▶ [What is expected] Copy the rows from the line with "Positioned higher is" to the line with "No, it is not." verbatim, keeping both of those lines.

---------------

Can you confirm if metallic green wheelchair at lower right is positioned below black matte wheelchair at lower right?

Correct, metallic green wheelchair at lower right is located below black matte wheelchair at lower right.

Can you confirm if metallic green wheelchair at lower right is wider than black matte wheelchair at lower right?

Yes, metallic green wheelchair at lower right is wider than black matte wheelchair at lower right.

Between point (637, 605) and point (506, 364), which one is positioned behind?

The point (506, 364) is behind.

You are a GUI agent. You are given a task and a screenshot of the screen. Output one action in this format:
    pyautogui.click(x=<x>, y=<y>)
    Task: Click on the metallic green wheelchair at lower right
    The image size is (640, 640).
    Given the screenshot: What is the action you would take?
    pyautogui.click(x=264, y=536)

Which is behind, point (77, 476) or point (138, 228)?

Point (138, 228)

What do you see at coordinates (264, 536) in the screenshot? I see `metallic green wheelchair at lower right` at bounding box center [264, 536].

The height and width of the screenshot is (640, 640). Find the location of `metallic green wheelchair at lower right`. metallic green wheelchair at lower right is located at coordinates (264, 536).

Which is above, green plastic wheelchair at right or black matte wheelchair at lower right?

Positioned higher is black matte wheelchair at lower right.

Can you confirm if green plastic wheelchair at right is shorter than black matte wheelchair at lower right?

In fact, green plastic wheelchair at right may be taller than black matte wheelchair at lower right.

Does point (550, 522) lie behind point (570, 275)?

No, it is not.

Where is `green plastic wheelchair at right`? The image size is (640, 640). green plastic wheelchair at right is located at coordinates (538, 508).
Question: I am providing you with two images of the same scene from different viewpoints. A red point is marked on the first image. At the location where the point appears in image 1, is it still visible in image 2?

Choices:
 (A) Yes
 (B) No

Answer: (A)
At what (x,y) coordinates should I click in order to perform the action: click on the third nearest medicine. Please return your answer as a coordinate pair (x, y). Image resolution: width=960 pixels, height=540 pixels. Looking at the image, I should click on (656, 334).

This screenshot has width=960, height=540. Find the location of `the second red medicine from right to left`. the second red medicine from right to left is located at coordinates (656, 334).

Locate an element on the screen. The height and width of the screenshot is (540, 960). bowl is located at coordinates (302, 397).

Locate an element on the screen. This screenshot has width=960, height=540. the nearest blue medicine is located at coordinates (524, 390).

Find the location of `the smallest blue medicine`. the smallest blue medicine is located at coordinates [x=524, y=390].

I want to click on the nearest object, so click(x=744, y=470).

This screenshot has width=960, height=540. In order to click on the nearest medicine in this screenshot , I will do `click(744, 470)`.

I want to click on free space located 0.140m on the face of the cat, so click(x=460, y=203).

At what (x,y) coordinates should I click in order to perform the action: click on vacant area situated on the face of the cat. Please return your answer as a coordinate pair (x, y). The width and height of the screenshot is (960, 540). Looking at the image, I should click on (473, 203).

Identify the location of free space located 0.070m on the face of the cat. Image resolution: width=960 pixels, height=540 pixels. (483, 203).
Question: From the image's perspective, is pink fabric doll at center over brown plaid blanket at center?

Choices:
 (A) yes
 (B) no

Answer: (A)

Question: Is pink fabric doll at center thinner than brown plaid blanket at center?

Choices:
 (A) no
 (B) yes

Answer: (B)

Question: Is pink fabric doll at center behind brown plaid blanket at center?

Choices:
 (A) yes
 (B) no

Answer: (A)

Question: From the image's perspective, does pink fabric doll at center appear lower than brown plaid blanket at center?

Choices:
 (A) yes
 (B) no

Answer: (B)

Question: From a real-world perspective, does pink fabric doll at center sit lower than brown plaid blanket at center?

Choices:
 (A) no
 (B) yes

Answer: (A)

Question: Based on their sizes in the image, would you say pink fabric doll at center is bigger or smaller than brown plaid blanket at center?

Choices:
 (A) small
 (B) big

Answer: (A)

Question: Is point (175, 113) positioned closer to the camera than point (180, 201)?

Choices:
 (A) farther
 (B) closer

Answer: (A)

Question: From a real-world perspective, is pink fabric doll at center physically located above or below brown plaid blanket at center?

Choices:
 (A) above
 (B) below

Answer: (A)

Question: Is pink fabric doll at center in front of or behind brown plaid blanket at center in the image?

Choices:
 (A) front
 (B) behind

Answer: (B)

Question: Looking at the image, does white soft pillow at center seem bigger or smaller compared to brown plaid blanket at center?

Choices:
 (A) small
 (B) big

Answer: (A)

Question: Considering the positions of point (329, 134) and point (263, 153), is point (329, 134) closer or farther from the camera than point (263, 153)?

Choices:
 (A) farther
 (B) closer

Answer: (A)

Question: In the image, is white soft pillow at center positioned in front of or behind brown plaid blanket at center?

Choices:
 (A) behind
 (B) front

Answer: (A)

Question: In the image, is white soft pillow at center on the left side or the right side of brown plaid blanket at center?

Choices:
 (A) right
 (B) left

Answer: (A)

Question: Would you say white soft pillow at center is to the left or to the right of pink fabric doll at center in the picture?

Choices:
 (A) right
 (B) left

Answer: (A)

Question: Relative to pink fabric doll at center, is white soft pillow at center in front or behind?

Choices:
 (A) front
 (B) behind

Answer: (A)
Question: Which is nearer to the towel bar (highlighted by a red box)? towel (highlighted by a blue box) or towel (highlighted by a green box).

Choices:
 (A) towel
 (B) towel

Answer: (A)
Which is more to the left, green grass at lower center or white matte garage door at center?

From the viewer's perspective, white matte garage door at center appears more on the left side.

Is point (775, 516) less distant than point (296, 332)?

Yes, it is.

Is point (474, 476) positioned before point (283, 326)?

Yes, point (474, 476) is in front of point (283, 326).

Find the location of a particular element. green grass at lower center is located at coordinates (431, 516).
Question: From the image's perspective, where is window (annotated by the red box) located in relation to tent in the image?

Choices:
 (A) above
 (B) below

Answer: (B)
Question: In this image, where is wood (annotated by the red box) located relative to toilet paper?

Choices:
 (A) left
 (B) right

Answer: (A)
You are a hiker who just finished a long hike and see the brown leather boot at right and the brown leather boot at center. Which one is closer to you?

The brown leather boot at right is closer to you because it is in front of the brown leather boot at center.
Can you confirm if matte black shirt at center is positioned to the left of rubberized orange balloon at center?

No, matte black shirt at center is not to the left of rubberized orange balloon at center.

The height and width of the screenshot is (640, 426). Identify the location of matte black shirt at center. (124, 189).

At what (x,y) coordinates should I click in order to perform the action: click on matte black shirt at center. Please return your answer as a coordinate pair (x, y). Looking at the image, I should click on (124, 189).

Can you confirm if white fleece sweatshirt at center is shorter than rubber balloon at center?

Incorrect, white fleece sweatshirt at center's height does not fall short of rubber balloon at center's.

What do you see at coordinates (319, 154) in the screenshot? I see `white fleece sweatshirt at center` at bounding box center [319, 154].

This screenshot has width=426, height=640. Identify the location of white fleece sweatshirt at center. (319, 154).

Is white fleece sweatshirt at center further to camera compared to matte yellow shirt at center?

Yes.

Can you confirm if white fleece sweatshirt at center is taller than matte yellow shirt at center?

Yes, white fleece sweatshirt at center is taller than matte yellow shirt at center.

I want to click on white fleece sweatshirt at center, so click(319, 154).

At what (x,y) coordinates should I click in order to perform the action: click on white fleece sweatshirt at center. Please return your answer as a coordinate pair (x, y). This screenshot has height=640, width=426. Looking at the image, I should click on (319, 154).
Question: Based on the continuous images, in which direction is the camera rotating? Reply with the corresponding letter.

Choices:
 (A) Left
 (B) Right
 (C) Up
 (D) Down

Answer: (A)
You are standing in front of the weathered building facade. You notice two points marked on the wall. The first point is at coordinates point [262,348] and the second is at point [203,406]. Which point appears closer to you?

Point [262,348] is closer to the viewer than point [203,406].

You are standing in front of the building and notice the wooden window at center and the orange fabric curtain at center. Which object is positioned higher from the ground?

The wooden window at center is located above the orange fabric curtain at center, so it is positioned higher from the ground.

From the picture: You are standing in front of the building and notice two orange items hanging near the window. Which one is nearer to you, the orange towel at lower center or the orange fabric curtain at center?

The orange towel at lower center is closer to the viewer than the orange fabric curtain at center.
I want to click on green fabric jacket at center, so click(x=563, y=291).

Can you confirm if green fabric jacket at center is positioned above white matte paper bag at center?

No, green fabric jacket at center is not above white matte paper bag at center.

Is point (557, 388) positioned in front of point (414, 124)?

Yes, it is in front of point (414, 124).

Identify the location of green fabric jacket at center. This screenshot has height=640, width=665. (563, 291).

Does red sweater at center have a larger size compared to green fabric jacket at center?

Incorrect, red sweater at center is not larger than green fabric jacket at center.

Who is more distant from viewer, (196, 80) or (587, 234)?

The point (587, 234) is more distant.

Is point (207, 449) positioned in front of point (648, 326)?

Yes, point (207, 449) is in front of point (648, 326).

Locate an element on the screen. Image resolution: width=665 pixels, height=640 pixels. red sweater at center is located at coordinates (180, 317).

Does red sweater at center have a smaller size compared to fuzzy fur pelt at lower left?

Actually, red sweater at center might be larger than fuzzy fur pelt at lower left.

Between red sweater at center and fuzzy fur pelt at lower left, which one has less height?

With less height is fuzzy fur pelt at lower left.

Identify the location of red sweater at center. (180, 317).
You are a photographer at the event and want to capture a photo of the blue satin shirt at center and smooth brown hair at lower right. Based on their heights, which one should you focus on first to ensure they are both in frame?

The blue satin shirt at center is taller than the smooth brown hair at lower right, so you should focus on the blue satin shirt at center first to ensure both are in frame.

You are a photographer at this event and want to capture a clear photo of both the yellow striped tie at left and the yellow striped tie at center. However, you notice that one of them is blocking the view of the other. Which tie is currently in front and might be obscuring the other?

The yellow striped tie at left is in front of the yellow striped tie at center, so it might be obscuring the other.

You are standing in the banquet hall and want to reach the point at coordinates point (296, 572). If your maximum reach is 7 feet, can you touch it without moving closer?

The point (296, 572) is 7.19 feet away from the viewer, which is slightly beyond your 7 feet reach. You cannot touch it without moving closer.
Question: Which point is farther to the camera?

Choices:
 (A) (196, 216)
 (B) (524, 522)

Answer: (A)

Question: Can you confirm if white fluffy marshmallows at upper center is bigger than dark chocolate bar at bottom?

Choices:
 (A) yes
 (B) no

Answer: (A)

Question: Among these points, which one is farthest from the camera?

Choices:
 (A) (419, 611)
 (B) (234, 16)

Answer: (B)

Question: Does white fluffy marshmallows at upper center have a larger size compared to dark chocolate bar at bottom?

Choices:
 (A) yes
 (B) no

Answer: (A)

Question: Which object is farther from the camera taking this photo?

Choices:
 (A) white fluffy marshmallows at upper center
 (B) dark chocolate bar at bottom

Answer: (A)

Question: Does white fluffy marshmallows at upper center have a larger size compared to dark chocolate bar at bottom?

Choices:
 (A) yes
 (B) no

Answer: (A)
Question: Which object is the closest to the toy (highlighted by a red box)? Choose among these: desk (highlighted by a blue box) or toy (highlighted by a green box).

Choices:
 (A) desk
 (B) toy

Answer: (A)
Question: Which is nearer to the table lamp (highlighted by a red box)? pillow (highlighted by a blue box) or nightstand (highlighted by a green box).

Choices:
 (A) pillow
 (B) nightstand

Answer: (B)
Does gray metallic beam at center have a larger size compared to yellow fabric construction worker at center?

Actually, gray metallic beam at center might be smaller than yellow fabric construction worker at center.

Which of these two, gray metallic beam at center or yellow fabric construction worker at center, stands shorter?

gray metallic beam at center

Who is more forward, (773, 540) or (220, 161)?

---------------

▶ [Answer box]
Positioned higher is black matte wheelchair at lower right.

Can you confirm if green plastic wheelchair at right is shorter than black matte wheelchair at lower right?

In fact, green plastic wheelchair at right may be taller than black matte wheelchair at lower right.

Does point (550, 522) lie behind point (570, 275)?

No, it is not.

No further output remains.